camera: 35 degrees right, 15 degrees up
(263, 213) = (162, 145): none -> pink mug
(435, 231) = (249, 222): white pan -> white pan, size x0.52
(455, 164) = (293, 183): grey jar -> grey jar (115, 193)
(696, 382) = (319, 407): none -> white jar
┄┄┄┄┄┄┄┄┄┄
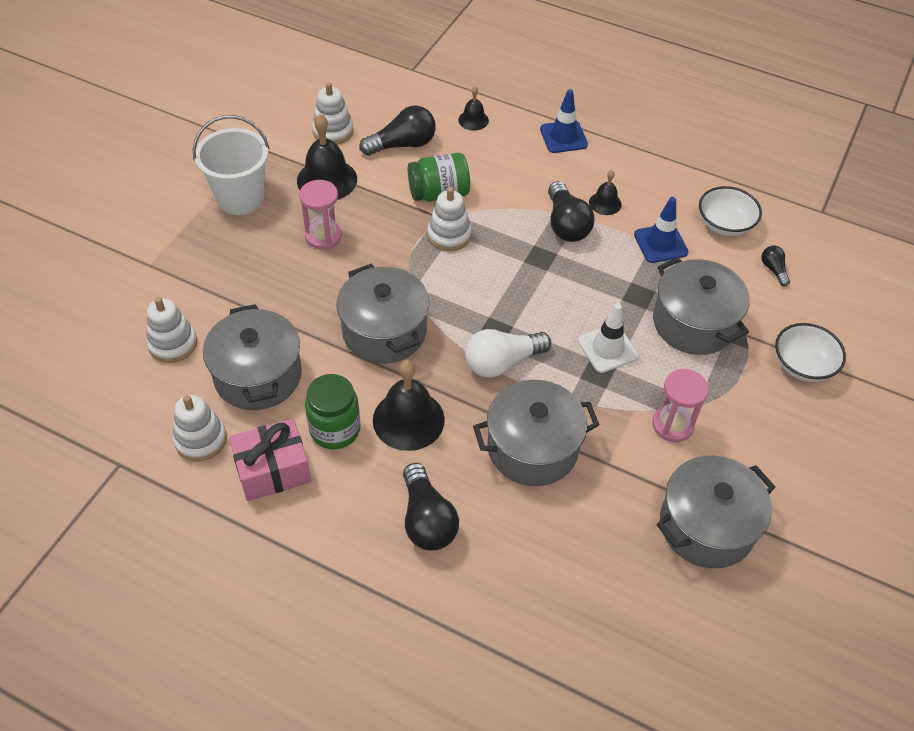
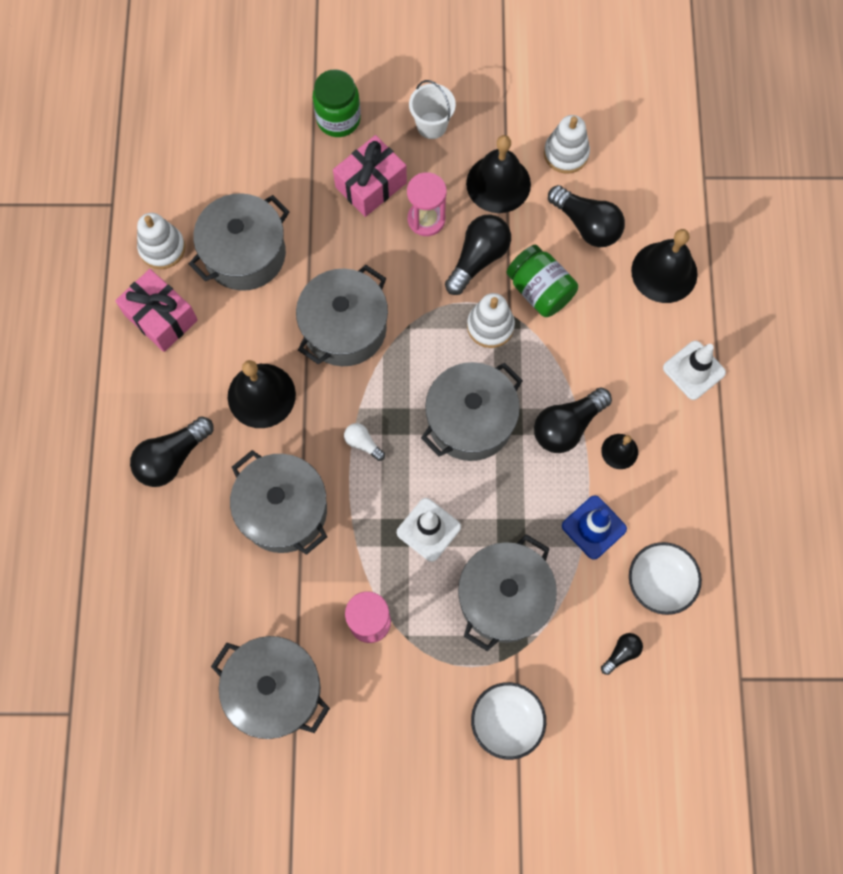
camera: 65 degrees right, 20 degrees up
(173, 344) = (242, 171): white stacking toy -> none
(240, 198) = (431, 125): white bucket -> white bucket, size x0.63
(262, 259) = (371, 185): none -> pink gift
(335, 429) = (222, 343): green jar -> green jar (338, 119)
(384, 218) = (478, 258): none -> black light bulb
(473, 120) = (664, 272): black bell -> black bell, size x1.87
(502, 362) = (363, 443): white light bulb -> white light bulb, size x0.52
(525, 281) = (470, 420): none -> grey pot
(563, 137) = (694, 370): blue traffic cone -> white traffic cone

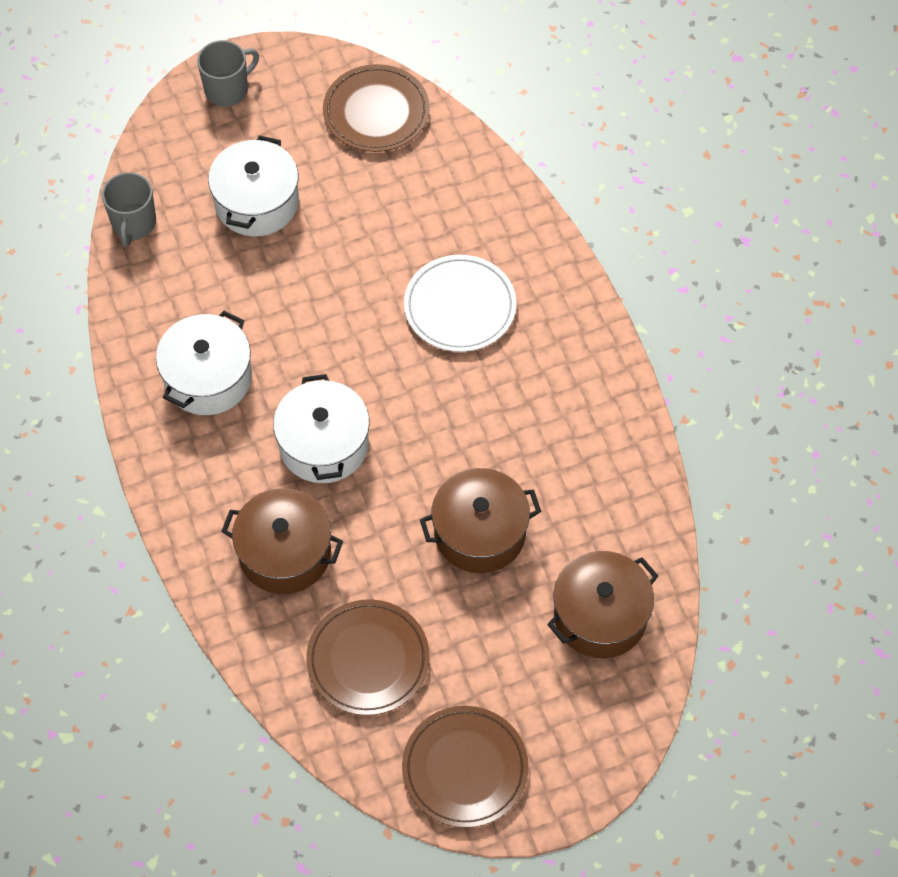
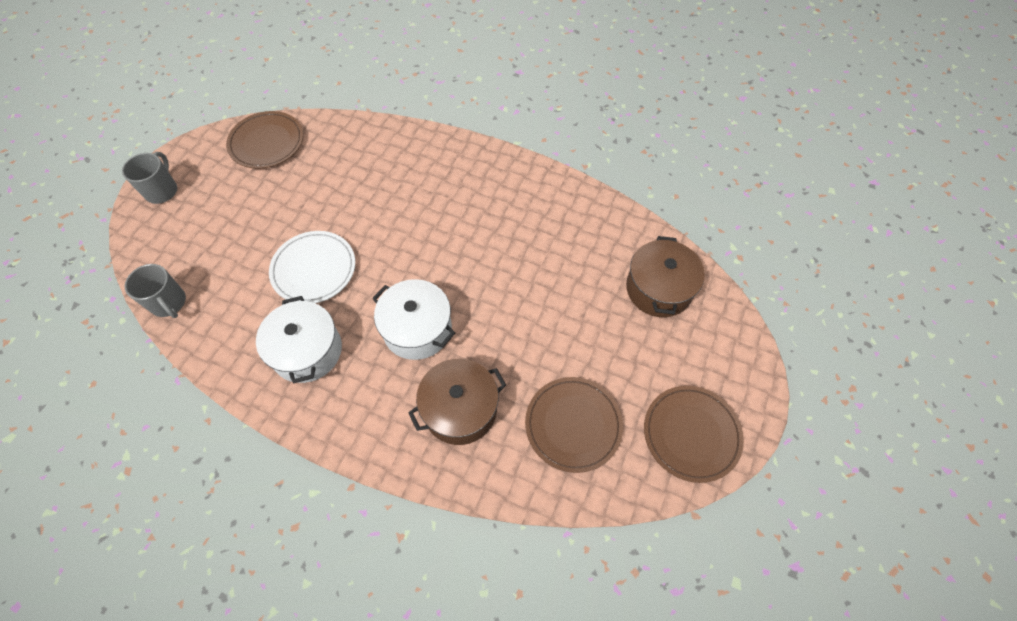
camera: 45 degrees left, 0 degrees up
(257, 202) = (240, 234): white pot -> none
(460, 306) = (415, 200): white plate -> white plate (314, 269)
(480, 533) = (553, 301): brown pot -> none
┄┄┄┄┄┄┄┄┄┄
▸ **Problem details**: Your answer should be the exact lines above from the one with "camera: 35 degrees right, 15 degrees up" through the one with "(696, 382) = (319, 407): none -> white jar", both included, and nothing besides.

▸ **Completed exercise**:
camera: 35 degrees right, 15 degrees up
(263, 213) = (162, 145): none -> pink mug
(435, 231) = (249, 222): white pan -> white pan, size x0.52
(455, 164) = (293, 183): grey jar -> grey jar (115, 193)
(696, 382) = (319, 407): none -> white jar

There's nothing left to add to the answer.